ABOUT THIS TASK —
Restate word for word the lines in the listing below, starting at the line containing "(436, 408) = (513, 363): none" and ending at the line containing "(587, 393) = (578, 310): white", both included; leave out the rest.

THE DATA —
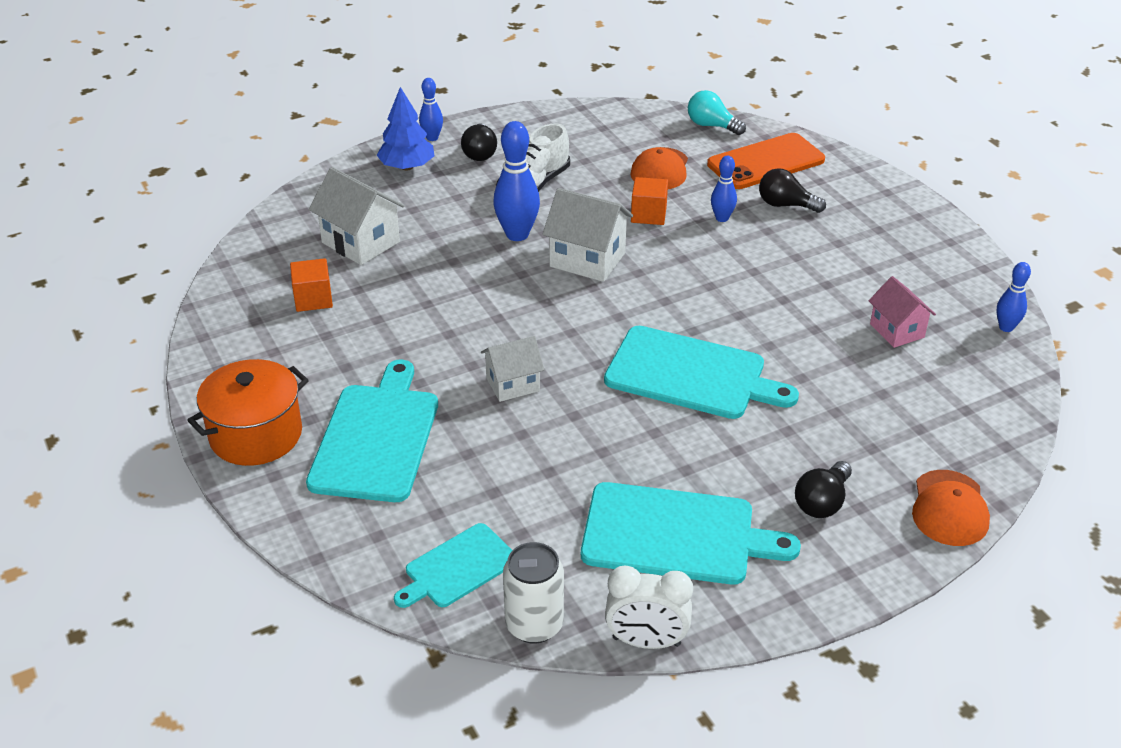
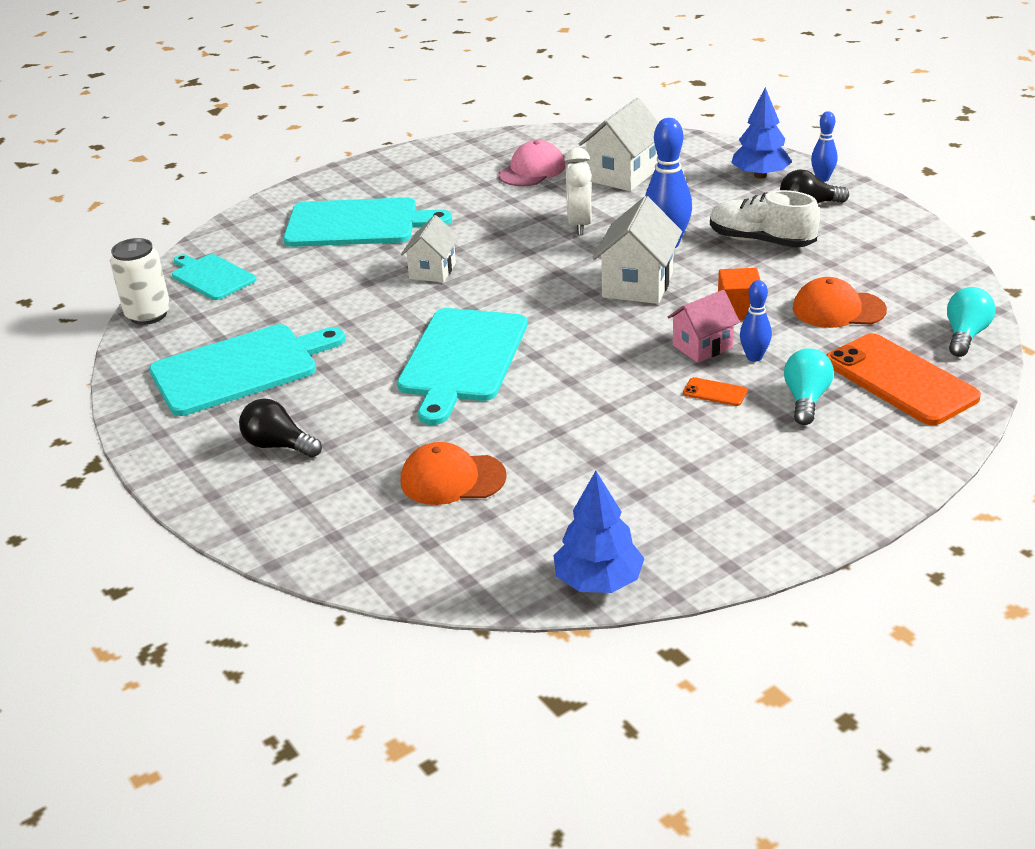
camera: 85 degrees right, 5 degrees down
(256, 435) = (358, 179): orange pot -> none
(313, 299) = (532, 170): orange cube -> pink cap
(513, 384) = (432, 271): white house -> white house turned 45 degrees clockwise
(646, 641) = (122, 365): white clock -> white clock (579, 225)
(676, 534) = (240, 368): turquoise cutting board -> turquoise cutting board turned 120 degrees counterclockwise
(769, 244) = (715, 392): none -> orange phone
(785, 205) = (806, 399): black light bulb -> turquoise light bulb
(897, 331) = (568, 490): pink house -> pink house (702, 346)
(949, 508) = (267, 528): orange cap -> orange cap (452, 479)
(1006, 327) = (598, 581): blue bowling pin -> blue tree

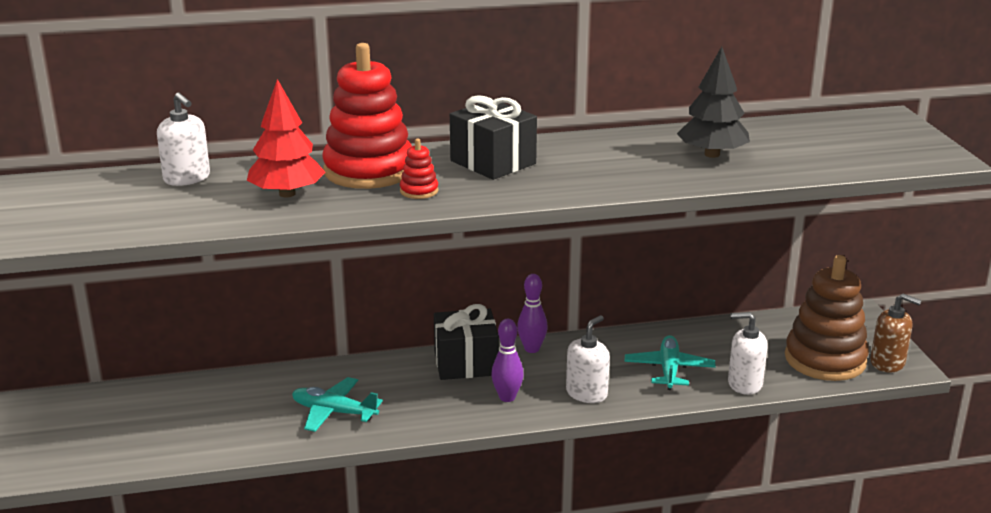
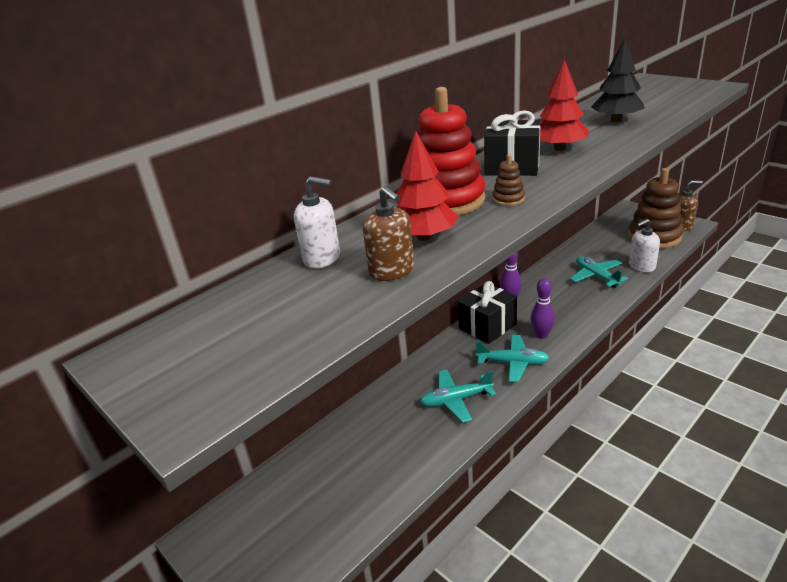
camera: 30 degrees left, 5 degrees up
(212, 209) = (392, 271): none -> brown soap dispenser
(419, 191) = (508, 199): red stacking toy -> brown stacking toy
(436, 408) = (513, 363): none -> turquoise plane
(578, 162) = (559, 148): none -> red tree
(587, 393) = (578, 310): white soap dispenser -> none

--

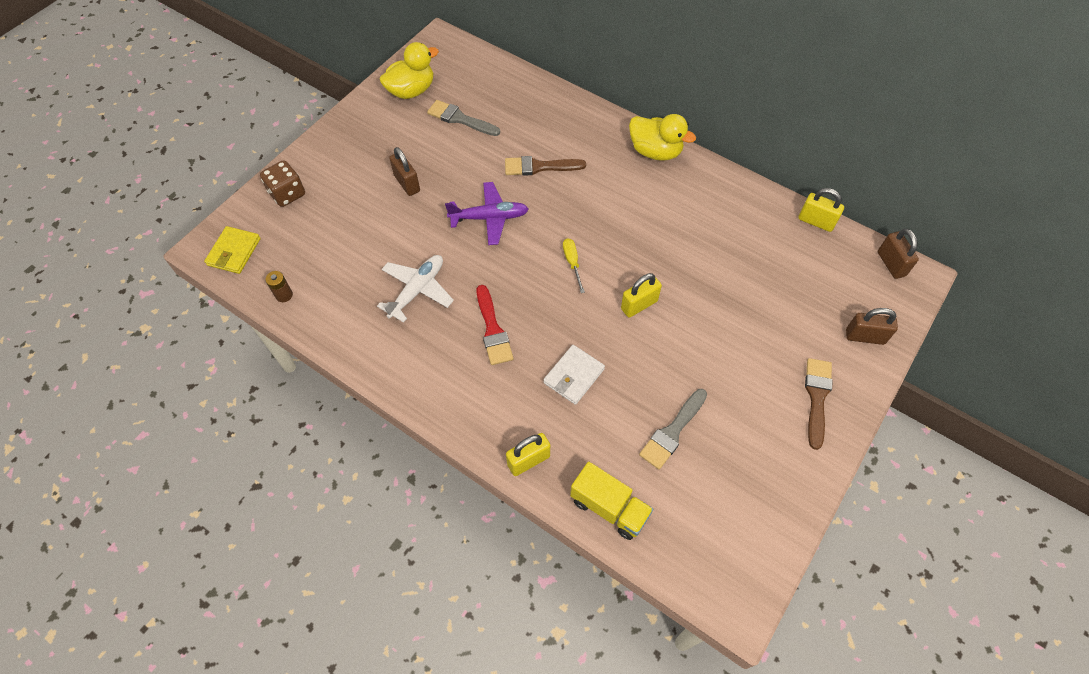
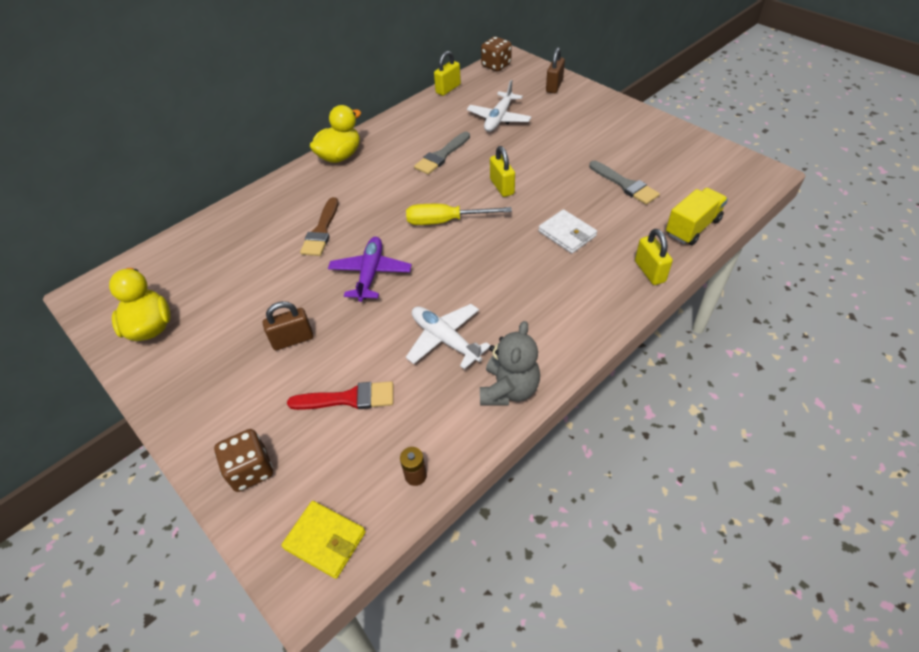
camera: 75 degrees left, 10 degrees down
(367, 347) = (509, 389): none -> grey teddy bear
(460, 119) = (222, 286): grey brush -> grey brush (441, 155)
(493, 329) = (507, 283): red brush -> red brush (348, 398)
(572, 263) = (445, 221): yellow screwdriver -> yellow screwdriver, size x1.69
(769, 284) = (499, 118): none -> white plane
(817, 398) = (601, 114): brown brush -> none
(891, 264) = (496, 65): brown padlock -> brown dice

OUTPUT FOR THIS TASK —
(436, 408) = (513, 363): none -> turquoise plane
(578, 162) = (559, 148): none -> red tree
(587, 393) = (578, 310): white soap dispenser -> none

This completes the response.